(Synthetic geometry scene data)
- - -
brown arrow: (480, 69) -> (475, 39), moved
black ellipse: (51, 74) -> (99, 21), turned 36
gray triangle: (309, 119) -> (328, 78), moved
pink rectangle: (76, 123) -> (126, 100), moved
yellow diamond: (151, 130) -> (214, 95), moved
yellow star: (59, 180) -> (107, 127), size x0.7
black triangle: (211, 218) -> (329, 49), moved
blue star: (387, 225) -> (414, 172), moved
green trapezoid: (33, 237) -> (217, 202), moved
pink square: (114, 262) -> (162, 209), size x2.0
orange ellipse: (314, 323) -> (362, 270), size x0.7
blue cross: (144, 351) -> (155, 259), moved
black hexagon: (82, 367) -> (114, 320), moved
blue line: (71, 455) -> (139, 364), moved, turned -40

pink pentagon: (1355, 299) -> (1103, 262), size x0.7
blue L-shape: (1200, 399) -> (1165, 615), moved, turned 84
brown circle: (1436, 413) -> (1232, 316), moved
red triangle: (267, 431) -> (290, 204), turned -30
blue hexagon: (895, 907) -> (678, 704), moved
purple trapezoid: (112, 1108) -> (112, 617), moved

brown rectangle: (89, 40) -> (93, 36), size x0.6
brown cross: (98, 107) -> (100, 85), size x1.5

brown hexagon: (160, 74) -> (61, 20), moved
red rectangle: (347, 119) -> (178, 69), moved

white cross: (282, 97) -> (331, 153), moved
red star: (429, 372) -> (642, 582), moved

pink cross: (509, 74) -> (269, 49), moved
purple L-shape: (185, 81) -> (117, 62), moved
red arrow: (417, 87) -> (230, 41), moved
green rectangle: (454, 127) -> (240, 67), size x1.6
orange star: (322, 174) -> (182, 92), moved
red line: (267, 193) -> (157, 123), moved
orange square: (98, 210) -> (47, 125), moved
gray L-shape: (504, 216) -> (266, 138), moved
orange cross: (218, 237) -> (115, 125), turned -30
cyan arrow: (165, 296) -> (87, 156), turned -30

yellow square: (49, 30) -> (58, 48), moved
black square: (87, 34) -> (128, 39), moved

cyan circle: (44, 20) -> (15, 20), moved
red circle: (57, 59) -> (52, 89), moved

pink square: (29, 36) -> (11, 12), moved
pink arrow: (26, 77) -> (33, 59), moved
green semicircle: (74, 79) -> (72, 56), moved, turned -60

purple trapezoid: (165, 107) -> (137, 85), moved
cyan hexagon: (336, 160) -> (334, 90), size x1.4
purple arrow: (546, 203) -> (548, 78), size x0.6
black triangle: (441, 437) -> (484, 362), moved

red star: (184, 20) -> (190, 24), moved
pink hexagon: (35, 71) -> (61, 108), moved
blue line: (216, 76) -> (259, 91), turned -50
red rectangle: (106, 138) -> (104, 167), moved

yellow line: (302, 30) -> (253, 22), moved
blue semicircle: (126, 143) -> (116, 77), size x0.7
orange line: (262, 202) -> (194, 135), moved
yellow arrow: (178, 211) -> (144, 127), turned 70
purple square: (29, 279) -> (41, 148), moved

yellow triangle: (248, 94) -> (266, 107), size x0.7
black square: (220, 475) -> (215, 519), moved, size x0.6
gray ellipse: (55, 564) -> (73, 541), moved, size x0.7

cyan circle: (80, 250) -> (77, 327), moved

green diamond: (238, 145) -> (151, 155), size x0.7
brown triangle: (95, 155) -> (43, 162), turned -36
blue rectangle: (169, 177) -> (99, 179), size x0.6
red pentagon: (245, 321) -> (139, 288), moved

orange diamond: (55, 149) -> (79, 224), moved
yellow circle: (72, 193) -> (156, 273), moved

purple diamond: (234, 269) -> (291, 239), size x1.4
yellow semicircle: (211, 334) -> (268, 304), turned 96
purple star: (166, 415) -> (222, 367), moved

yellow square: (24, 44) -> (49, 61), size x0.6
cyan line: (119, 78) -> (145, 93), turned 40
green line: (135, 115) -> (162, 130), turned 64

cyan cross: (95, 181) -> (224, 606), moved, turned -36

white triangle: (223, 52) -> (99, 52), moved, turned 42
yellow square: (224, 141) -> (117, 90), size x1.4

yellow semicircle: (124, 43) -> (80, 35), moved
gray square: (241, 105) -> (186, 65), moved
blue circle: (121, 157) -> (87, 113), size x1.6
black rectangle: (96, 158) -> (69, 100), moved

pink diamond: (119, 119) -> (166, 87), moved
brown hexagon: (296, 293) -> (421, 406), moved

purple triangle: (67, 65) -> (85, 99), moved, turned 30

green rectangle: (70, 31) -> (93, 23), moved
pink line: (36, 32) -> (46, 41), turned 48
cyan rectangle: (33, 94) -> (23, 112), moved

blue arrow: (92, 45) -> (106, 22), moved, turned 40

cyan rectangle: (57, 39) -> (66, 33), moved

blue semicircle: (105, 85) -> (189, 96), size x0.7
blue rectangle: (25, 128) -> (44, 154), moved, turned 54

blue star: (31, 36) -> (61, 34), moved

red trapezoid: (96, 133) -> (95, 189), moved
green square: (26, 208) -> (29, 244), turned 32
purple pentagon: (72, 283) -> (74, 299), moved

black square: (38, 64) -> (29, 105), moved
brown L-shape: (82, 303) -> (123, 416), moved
- - -
* _EXERCISE INSTRUCTIONS_
Every line above is to be transcribed exactly, with nothing dropped.

* _REPLY_
brown arrow: (480, 69) -> (475, 39), moved
black ellipse: (51, 74) -> (99, 21), turned 36
gray triangle: (309, 119) -> (328, 78), moved
pink rectangle: (76, 123) -> (126, 100), moved
yellow diamond: (151, 130) -> (214, 95), moved
yellow star: (59, 180) -> (107, 127), size x0.7
black triangle: (211, 218) -> (329, 49), moved
blue star: (387, 225) -> (414, 172), moved
green trapezoid: (33, 237) -> (217, 202), moved
pink square: (114, 262) -> (162, 209), size x2.0
orange ellipse: (314, 323) -> (362, 270), size x0.7
blue cross: (144, 351) -> (155, 259), moved
black hexagon: (82, 367) -> (114, 320), moved
blue line: (71, 455) -> (139, 364), moved, turned -40

pink pentagon: (1355, 299) -> (1103, 262), size x0.7
blue L-shape: (1200, 399) -> (1165, 615), moved, turned 84
brown circle: (1436, 413) -> (1232, 316), moved
red triangle: (267, 431) -> (290, 204), turned -30
blue hexagon: (895, 907) -> (678, 704), moved
purple trapezoid: (112, 1108) -> (112, 617), moved

brown rectangle: (89, 40) -> (93, 36), size x0.6
brown cross: (98, 107) -> (100, 85), size x1.5

brown hexagon: (160, 74) -> (61, 20), moved
red rectangle: (347, 119) -> (178, 69), moved

white cross: (282, 97) -> (331, 153), moved
red star: (429, 372) -> (642, 582), moved

pink cross: (509, 74) -> (269, 49), moved
purple L-shape: (185, 81) -> (117, 62), moved
red arrow: (417, 87) -> (230, 41), moved
green rectangle: (454, 127) -> (240, 67), size x1.6
orange star: (322, 174) -> (182, 92), moved
red line: (267, 193) -> (157, 123), moved
orange square: (98, 210) -> (47, 125), moved
gray L-shape: (504, 216) -> (266, 138), moved
orange cross: (218, 237) -> (115, 125), turned -30
cyan arrow: (165, 296) -> (87, 156), turned -30

yellow square: (49, 30) -> (58, 48), moved
black square: (87, 34) -> (128, 39), moved

cyan circle: (44, 20) -> (15, 20), moved
red circle: (57, 59) -> (52, 89), moved

pink square: (29, 36) -> (11, 12), moved
pink arrow: (26, 77) -> (33, 59), moved
green semicircle: (74, 79) -> (72, 56), moved, turned -60

purple trapezoid: (165, 107) -> (137, 85), moved
cyan hexagon: (336, 160) -> (334, 90), size x1.4
purple arrow: (546, 203) -> (548, 78), size x0.6
black triangle: (441, 437) -> (484, 362), moved

red star: (184, 20) -> (190, 24), moved
pink hexagon: (35, 71) -> (61, 108), moved
blue line: (216, 76) -> (259, 91), turned -50
red rectangle: (106, 138) -> (104, 167), moved

yellow line: (302, 30) -> (253, 22), moved
blue semicircle: (126, 143) -> (116, 77), size x0.7
orange line: (262, 202) -> (194, 135), moved
yellow arrow: (178, 211) -> (144, 127), turned 70
purple square: (29, 279) -> (41, 148), moved

yellow triangle: (248, 94) -> (266, 107), size x0.7
black square: (220, 475) -> (215, 519), moved, size x0.6
gray ellipse: (55, 564) -> (73, 541), moved, size x0.7

cyan circle: (80, 250) -> (77, 327), moved

green diamond: (238, 145) -> (151, 155), size x0.7
brown triangle: (95, 155) -> (43, 162), turned -36
blue rectangle: (169, 177) -> (99, 179), size x0.6
red pentagon: (245, 321) -> (139, 288), moved

orange diamond: (55, 149) -> (79, 224), moved
yellow circle: (72, 193) -> (156, 273), moved

purple diamond: (234, 269) -> (291, 239), size x1.4
yellow semicircle: (211, 334) -> (268, 304), turned 96
purple star: (166, 415) -> (222, 367), moved

yellow square: (24, 44) -> (49, 61), size x0.6
cyan line: (119, 78) -> (145, 93), turned 40
green line: (135, 115) -> (162, 130), turned 64

cyan cross: (95, 181) -> (224, 606), moved, turned -36

white triangle: (223, 52) -> (99, 52), moved, turned 42
yellow square: (224, 141) -> (117, 90), size x1.4

yellow semicircle: (124, 43) -> (80, 35), moved
gray square: (241, 105) -> (186, 65), moved
blue circle: (121, 157) -> (87, 113), size x1.6
black rectangle: (96, 158) -> (69, 100), moved

pink diamond: (119, 119) -> (166, 87), moved
brown hexagon: (296, 293) -> (421, 406), moved

purple triangle: (67, 65) -> (85, 99), moved, turned 30

green rectangle: (70, 31) -> (93, 23), moved
pink line: (36, 32) -> (46, 41), turned 48
cyan rectangle: (33, 94) -> (23, 112), moved

blue arrow: (92, 45) -> (106, 22), moved, turned 40

cyan rectangle: (57, 39) -> (66, 33), moved

blue semicircle: (105, 85) -> (189, 96), size x0.7
blue rectangle: (25, 128) -> (44, 154), moved, turned 54

blue star: (31, 36) -> (61, 34), moved

red trapezoid: (96, 133) -> (95, 189), moved
green square: (26, 208) -> (29, 244), turned 32
purple pentagon: (72, 283) -> (74, 299), moved

black square: (38, 64) -> (29, 105), moved
brown L-shape: (82, 303) -> (123, 416), moved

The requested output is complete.